_ASSIGNMENT_:
Without pictures, repeat the lines of the entries from the one containing "D1: schottky SS34" through the last, both ends included, and nothing else.

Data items
━━━━━━━━

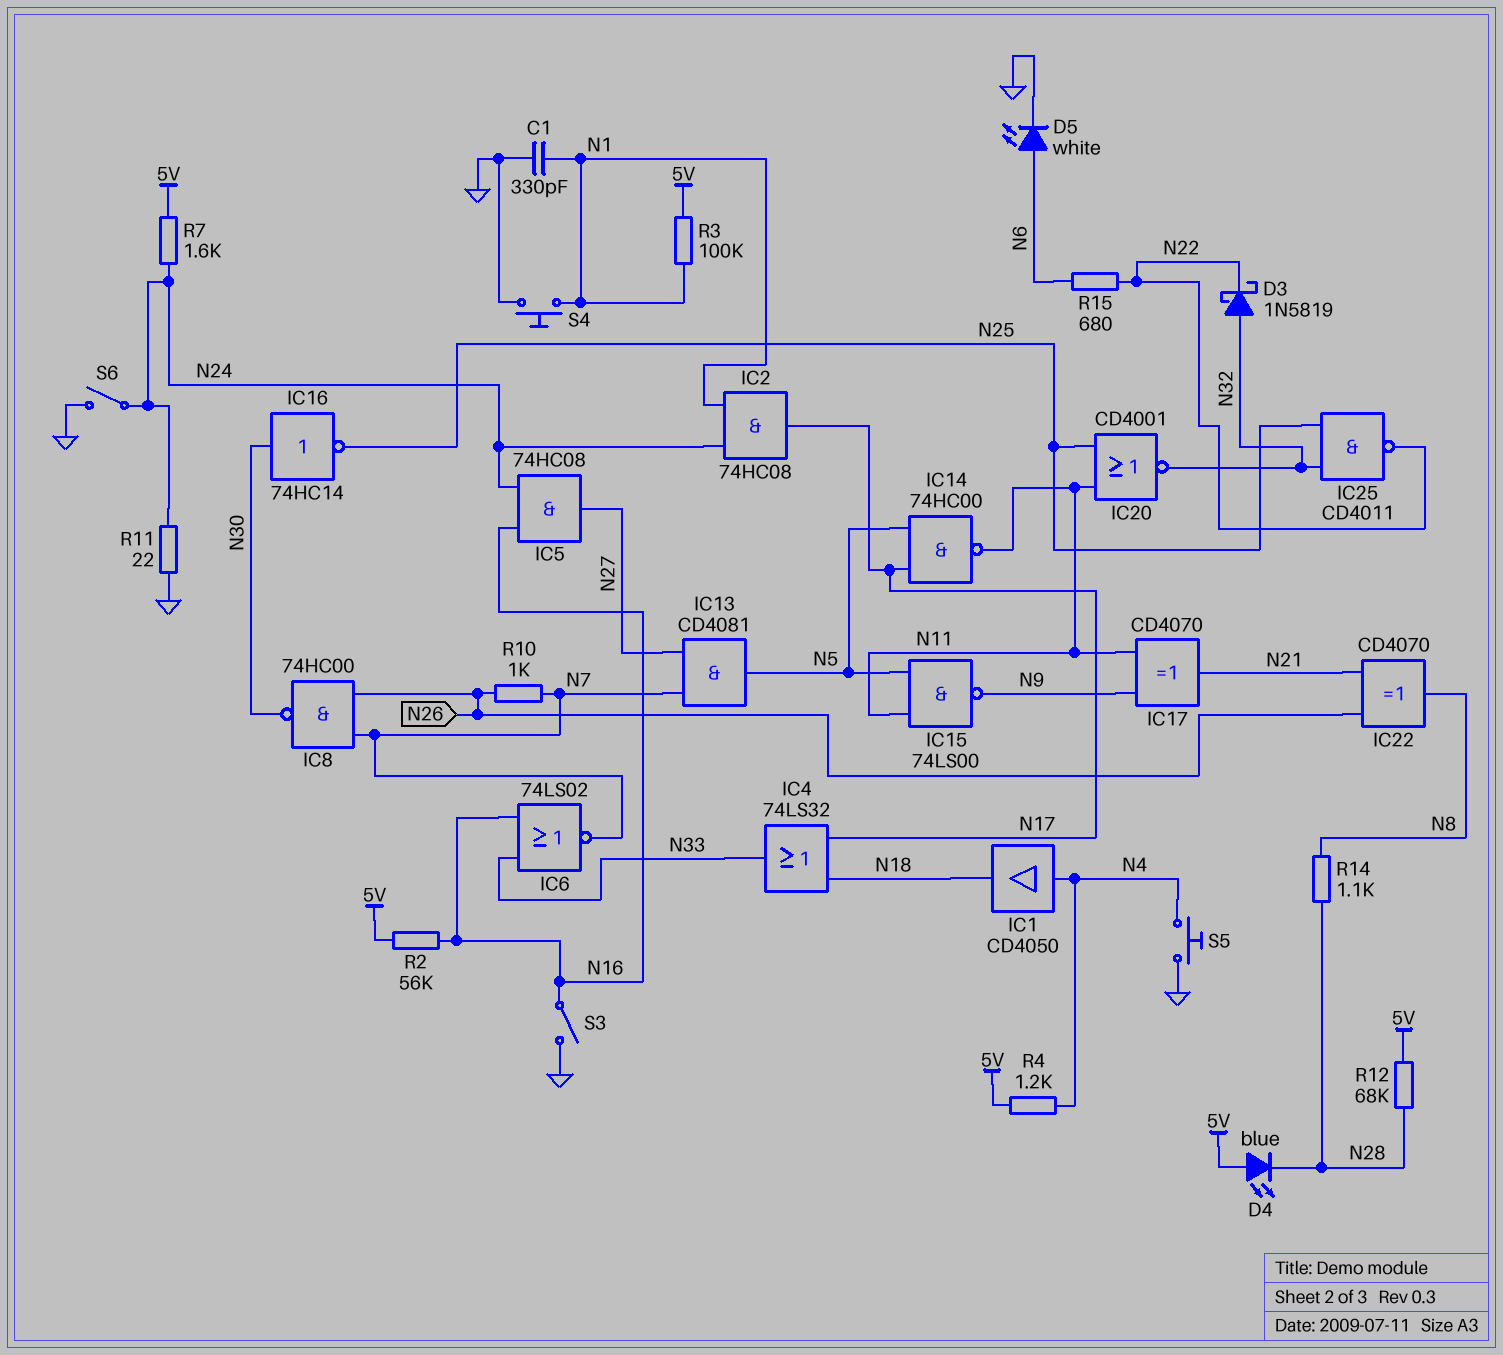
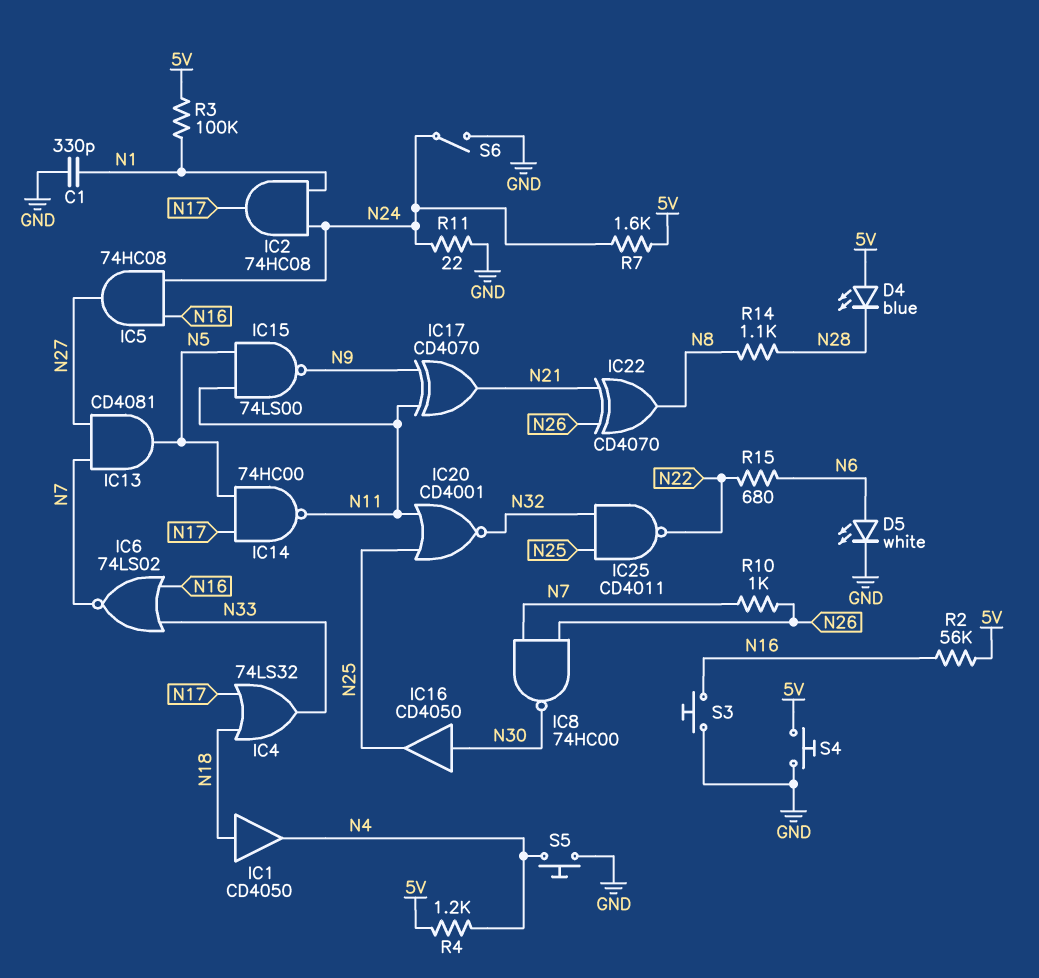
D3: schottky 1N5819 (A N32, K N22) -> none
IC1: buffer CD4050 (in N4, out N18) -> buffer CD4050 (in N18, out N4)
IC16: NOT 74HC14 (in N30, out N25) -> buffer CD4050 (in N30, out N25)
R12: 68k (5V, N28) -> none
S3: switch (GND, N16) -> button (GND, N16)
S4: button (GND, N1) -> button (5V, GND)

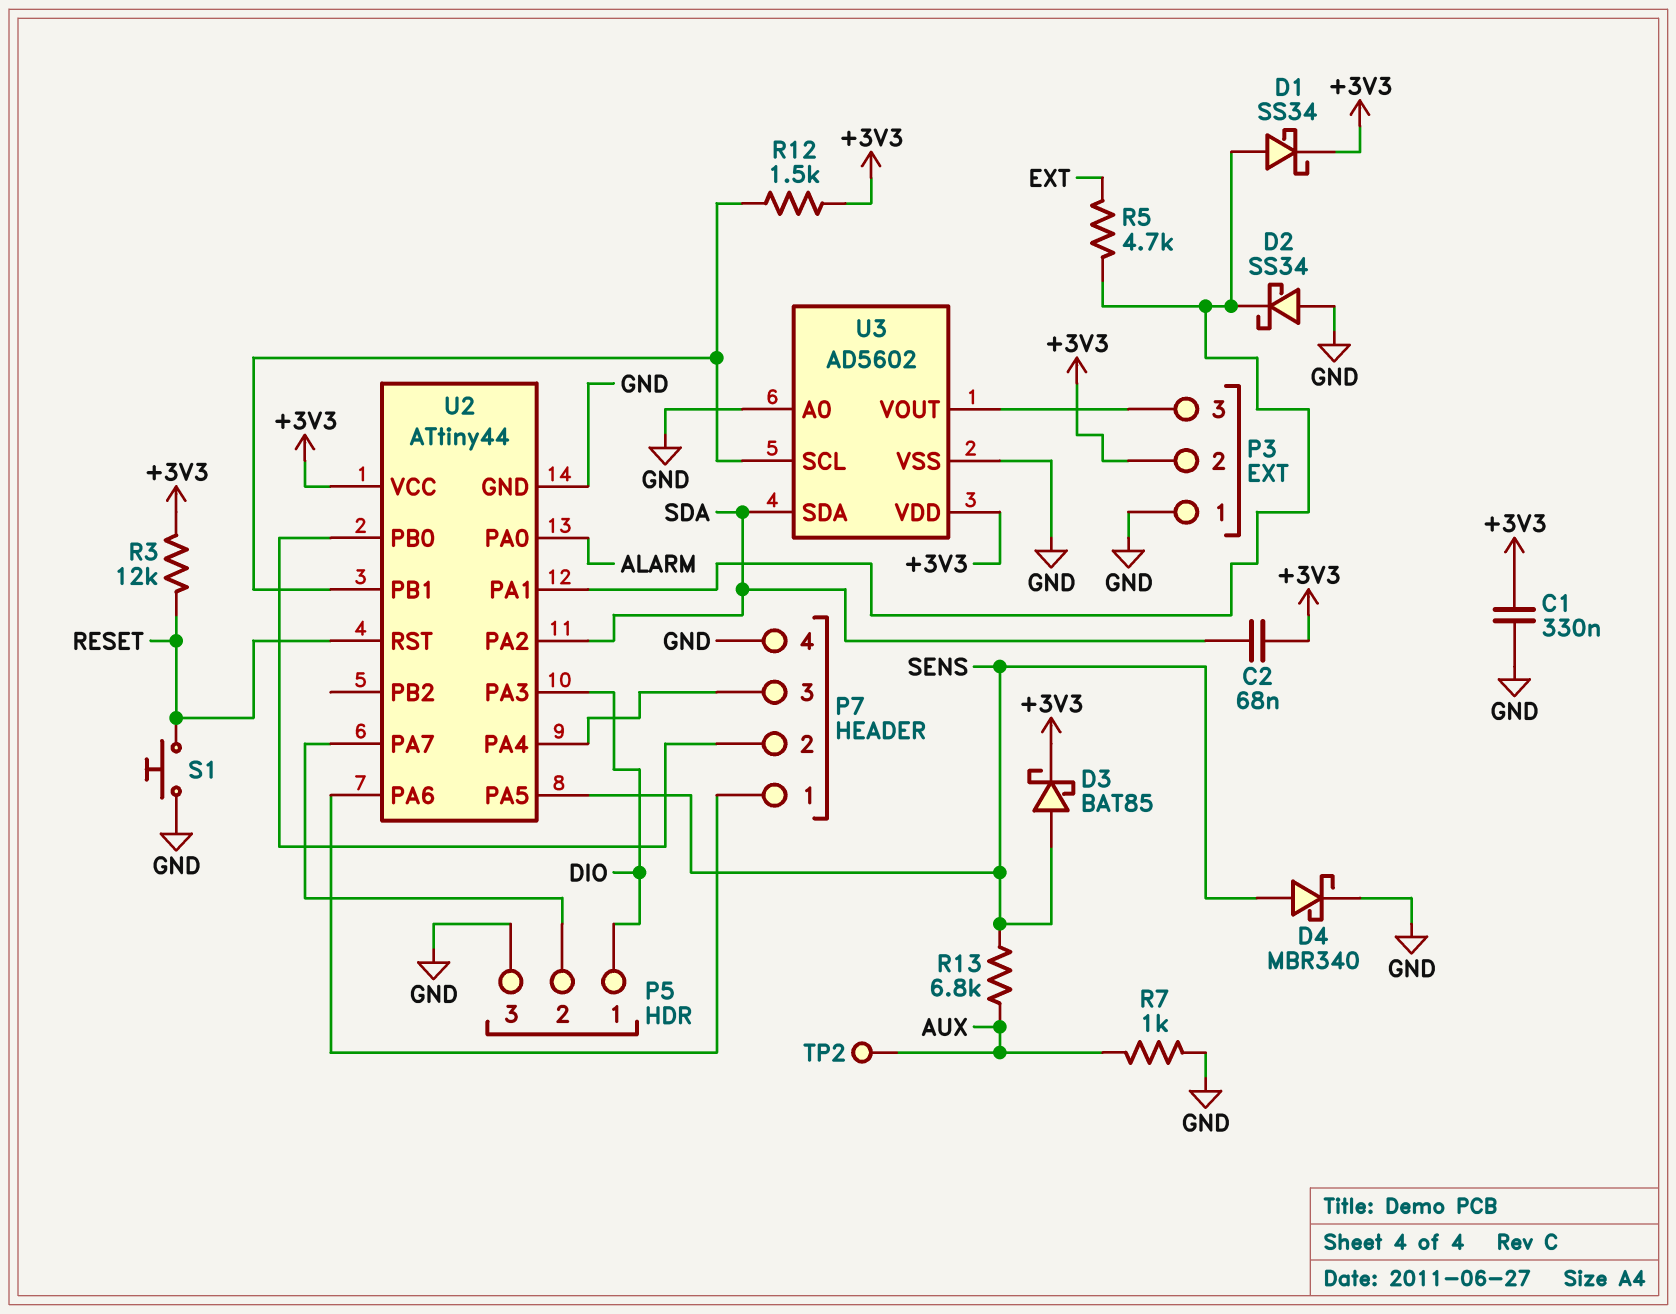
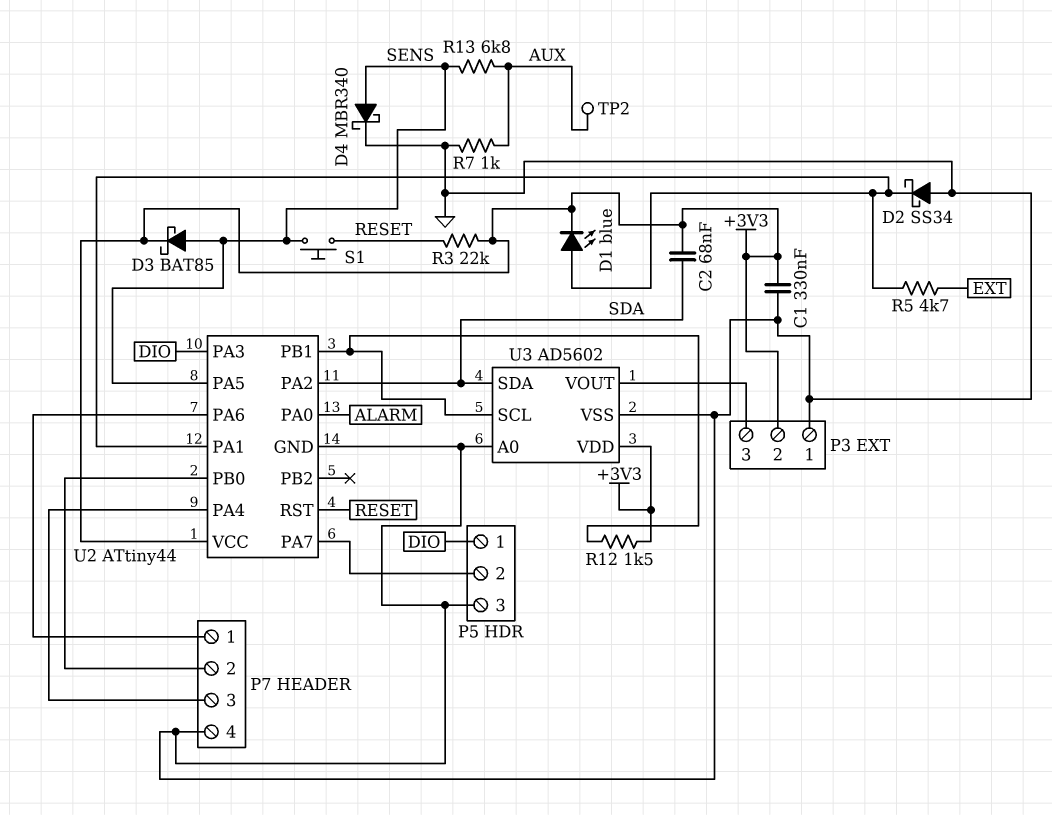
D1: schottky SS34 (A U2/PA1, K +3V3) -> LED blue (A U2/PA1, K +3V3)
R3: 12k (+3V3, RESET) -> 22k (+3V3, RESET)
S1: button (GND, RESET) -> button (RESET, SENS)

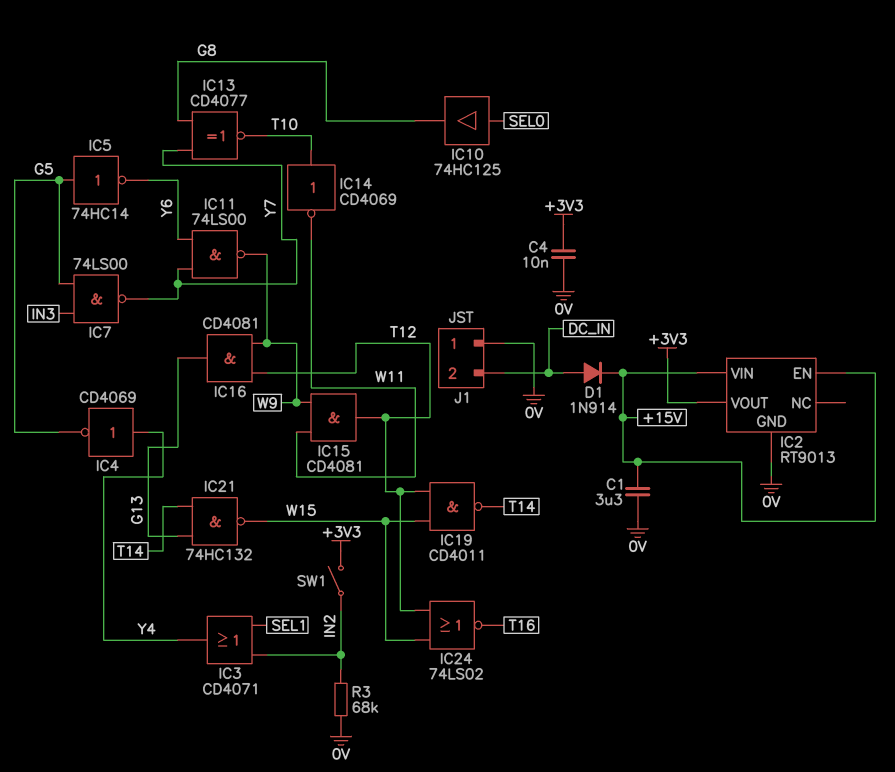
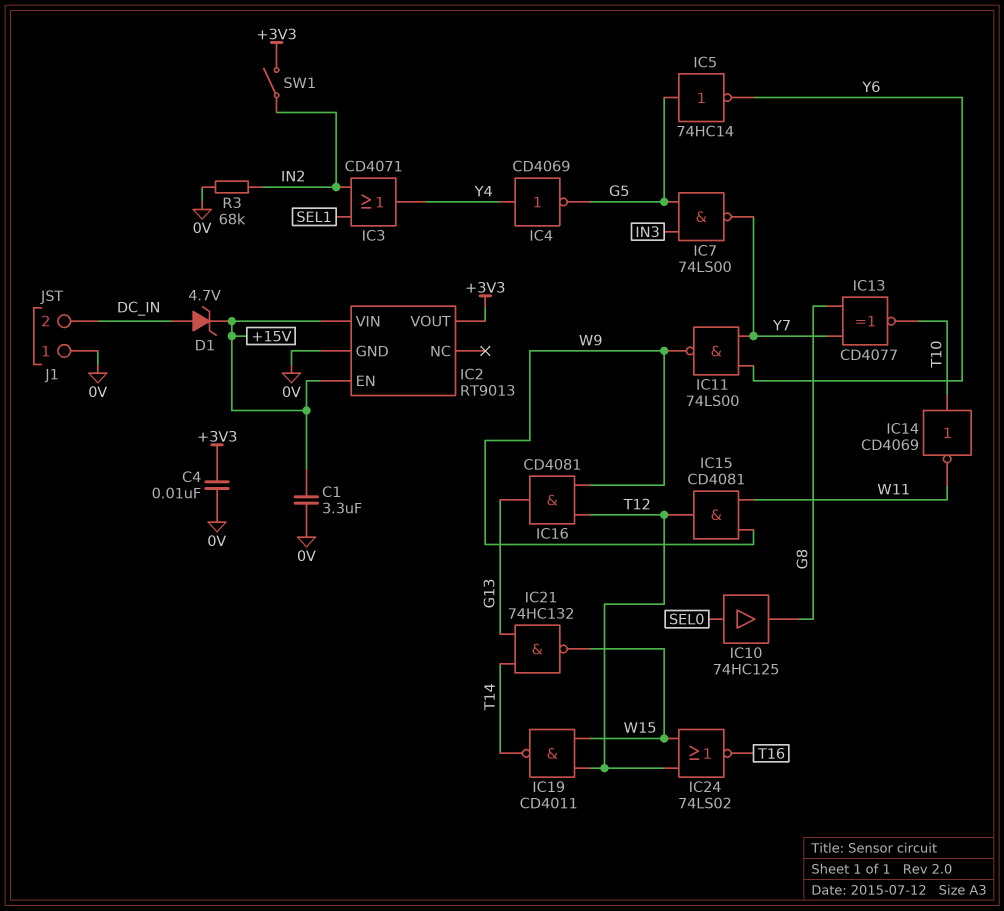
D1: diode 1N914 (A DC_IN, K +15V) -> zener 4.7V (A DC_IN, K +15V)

━━━━━━━━

_FINISHED EXERCISE_:
D1: schottky SS34 (A U2/PA1, K +3V3) -> LED blue (A U2/PA1, K +3V3)
R3: 12k (+3V3, RESET) -> 22k (+3V3, RESET)
S1: button (GND, RESET) -> button (RESET, SENS)

D1: diode 1N914 (A DC_IN, K +15V) -> zener 4.7V (A DC_IN, K +15V)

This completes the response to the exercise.